- **Problem**
Find every line in the records that contains the word "Saxophone" and copy each of those lines.

- **Records for processing**
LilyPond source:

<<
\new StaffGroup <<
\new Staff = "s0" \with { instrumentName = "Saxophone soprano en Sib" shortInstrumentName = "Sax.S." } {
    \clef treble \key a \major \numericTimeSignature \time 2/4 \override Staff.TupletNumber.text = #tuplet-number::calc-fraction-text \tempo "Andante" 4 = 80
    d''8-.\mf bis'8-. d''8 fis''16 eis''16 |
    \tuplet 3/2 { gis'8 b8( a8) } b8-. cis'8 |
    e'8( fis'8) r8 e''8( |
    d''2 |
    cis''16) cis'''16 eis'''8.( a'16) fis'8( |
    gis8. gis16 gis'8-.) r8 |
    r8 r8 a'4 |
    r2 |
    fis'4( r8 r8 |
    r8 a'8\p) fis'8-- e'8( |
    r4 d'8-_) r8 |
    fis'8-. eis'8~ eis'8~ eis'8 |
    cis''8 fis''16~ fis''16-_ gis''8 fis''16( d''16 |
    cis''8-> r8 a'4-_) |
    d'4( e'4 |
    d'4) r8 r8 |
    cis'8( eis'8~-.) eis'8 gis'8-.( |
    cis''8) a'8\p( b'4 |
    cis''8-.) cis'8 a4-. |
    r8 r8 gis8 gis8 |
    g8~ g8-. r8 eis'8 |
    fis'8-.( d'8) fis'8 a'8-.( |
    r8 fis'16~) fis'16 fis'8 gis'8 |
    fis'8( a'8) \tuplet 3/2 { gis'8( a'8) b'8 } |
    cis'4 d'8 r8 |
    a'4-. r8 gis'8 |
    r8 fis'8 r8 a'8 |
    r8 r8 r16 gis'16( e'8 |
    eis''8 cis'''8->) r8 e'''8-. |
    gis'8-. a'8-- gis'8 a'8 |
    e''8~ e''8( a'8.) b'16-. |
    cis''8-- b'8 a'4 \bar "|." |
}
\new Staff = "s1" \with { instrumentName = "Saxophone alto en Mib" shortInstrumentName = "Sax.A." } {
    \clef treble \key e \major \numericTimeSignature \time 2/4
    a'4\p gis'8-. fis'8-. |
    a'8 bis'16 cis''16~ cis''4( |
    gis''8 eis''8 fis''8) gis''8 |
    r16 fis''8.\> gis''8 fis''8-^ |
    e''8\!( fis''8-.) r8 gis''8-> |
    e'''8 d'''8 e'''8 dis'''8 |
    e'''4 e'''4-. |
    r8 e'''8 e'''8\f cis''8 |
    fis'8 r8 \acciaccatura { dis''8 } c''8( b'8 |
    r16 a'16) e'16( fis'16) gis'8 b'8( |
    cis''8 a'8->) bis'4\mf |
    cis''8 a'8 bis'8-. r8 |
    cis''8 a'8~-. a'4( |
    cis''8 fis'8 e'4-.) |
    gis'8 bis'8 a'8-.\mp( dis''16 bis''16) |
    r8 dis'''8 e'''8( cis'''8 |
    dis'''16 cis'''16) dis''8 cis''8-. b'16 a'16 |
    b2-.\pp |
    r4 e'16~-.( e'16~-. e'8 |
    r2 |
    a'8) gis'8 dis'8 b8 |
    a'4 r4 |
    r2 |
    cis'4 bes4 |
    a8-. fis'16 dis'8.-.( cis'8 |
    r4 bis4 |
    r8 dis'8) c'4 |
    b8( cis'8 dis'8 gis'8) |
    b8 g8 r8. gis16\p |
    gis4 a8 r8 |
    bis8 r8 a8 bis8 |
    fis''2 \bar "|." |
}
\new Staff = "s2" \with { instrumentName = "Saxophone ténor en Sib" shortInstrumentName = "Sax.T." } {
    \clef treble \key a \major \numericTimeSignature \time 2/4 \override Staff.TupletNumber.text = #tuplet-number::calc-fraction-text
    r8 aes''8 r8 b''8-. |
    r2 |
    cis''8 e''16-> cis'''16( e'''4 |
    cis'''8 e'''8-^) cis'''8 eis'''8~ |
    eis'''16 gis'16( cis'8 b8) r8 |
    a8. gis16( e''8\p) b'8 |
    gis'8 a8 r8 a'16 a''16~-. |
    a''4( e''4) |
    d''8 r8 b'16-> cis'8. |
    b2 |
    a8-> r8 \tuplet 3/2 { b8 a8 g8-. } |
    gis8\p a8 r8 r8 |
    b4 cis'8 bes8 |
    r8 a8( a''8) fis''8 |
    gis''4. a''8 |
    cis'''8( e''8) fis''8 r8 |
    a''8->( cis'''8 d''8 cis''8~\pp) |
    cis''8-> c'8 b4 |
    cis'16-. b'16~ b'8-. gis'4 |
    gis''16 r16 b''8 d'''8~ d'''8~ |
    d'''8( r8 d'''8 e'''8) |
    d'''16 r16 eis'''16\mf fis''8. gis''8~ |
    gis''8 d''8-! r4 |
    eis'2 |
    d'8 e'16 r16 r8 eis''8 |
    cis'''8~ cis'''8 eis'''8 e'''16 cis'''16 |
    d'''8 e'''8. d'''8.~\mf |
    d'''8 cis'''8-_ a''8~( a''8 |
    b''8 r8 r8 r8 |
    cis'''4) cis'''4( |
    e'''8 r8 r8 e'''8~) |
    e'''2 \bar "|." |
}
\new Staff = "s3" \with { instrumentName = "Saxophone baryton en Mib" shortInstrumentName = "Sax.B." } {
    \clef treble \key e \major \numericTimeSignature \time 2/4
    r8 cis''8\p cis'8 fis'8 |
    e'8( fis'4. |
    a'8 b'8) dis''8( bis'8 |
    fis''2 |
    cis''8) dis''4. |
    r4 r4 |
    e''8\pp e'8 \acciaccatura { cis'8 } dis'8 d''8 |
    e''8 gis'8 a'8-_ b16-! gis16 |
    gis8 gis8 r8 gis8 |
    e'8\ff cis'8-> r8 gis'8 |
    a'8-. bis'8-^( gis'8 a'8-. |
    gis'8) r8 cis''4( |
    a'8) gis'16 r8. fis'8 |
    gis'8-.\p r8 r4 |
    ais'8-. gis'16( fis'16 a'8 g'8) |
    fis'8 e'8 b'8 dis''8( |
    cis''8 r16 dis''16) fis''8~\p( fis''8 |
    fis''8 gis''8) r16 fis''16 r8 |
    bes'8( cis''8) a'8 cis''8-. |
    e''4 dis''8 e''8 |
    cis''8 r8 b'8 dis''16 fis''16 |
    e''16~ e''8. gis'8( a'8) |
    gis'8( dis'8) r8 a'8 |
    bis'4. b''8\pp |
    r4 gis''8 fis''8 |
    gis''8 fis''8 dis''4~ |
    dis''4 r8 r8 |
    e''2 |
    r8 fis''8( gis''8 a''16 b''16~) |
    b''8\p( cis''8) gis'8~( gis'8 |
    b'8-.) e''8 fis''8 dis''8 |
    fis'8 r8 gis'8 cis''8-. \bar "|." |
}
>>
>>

- **Finished exercise**
\new Staff = "s0" \with { instrumentName = "Saxophone soprano en Sib" shortInstrumentName = "Sax.S." } {
\new Staff = "s1" \with { instrumentName = "Saxophone alto en Mib" shortInstrumentName = "Sax.A." } {
\new Staff = "s2" \with { instrumentName = "Saxophone ténor en Sib" shortInstrumentName = "Sax.T." } {
\new Staff = "s3" \with { instrumentName = "Saxophone baryton en Mib" shortInstrumentName = "Sax.B." } {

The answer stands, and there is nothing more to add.